Work to complete:
For each line in the material below that holds "minus", copy that line.

Data:

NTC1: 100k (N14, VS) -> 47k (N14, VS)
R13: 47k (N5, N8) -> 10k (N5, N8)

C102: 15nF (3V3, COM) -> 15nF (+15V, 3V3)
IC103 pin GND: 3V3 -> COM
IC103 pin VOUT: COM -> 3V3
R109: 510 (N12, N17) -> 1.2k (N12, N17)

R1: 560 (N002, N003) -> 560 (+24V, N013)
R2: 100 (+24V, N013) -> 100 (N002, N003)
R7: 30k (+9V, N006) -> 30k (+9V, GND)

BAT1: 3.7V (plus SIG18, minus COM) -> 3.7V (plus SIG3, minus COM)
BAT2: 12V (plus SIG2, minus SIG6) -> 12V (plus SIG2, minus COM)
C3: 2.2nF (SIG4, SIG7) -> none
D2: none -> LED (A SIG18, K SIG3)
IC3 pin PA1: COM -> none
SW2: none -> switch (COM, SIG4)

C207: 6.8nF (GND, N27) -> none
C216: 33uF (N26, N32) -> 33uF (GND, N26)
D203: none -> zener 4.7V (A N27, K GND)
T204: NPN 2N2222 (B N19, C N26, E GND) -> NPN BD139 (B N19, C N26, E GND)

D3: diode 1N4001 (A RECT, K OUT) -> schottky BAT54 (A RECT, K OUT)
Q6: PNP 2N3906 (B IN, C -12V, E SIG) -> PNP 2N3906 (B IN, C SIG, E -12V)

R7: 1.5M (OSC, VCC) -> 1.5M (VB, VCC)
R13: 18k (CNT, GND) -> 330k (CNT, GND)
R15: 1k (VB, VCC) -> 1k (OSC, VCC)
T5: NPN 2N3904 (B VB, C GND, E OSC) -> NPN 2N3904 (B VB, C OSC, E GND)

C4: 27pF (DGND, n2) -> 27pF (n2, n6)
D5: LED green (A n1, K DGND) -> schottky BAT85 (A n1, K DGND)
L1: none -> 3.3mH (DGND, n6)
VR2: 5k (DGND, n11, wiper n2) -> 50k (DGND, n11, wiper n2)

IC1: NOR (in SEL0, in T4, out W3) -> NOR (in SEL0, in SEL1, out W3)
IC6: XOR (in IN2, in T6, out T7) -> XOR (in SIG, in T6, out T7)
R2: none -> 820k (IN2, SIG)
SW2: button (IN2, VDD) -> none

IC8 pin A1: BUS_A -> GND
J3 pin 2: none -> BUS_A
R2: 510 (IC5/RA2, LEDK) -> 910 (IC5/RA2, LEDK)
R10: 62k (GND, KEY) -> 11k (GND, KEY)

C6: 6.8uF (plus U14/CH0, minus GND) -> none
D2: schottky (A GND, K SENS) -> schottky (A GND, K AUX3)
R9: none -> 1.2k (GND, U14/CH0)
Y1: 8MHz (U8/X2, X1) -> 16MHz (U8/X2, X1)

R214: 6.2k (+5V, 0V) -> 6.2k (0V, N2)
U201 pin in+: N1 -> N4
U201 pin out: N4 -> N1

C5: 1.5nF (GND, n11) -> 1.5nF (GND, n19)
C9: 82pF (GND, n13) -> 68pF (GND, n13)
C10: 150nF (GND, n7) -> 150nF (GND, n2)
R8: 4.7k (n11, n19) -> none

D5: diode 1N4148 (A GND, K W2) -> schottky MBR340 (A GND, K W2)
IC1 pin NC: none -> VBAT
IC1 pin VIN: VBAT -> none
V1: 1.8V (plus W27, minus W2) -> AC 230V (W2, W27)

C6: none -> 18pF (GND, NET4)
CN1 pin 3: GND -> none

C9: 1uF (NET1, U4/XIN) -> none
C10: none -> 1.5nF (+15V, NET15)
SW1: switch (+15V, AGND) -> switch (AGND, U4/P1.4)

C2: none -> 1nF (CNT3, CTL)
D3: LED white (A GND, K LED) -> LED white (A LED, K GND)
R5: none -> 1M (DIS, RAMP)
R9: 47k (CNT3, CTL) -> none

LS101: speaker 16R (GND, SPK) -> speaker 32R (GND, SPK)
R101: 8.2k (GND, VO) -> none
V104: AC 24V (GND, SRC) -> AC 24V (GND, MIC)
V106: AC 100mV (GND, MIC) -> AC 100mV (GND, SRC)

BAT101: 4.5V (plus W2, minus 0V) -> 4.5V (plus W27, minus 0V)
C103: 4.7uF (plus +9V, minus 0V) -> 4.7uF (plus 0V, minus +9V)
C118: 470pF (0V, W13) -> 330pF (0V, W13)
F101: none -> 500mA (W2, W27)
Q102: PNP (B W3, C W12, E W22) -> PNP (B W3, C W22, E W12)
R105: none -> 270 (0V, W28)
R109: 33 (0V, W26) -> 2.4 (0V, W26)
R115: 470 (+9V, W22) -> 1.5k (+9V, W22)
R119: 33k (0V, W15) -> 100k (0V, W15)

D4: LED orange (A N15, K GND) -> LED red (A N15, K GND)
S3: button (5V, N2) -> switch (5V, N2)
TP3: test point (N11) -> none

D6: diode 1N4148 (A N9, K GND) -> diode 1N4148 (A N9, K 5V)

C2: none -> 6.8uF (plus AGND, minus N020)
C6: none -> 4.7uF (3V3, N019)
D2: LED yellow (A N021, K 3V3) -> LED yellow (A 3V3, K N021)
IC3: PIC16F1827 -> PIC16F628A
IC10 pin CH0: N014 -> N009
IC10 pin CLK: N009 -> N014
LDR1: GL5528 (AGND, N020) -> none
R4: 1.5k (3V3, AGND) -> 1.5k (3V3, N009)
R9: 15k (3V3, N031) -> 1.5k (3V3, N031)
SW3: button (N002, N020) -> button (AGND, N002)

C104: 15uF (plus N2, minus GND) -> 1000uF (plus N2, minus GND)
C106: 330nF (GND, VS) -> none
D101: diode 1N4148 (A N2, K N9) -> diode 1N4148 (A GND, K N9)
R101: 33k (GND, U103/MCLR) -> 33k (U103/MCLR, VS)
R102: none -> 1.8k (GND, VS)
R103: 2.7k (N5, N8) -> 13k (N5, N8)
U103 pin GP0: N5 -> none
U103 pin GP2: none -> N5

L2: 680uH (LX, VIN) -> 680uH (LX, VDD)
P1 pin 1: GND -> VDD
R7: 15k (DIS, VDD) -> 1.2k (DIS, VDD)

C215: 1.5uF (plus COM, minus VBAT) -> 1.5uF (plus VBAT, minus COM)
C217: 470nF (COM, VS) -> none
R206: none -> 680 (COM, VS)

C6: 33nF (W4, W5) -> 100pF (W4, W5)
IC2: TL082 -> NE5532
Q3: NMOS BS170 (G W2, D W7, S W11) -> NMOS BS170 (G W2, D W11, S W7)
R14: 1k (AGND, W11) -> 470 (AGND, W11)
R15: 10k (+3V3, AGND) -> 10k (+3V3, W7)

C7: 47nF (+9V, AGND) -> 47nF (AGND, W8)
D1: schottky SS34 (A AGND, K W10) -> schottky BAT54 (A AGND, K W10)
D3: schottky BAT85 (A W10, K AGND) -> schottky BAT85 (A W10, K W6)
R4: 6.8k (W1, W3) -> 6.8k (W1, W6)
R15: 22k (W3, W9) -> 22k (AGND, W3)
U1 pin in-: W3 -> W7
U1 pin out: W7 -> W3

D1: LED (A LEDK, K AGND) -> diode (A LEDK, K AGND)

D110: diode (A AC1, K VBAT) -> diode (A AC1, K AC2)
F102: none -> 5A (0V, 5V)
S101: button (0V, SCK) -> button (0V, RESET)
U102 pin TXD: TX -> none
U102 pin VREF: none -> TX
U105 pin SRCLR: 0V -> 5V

Response:
BAT1: 3.7V (plus SIG18, minus COM) -> 3.7V (plus SIG3, minus COM)
BAT2: 12V (plus SIG2, minus SIG6) -> 12V (plus SIG2, minus COM)
C6: 6.8uF (plus U14/CH0, minus GND) -> none
V1: 1.8V (plus W27, minus W2) -> AC 230V (W2, W27)
BAT101: 4.5V (plus W2, minus 0V) -> 4.5V (plus W27, minus 0V)
C103: 4.7uF (plus +9V, minus 0V) -> 4.7uF (plus 0V, minus +9V)
C2: none -> 6.8uF (plus AGND, minus N020)
C104: 15uF (plus N2, minus GND) -> 1000uF (plus N2, minus GND)
C215: 1.5uF (plus COM, minus VBAT) -> 1.5uF (plus VBAT, minus COM)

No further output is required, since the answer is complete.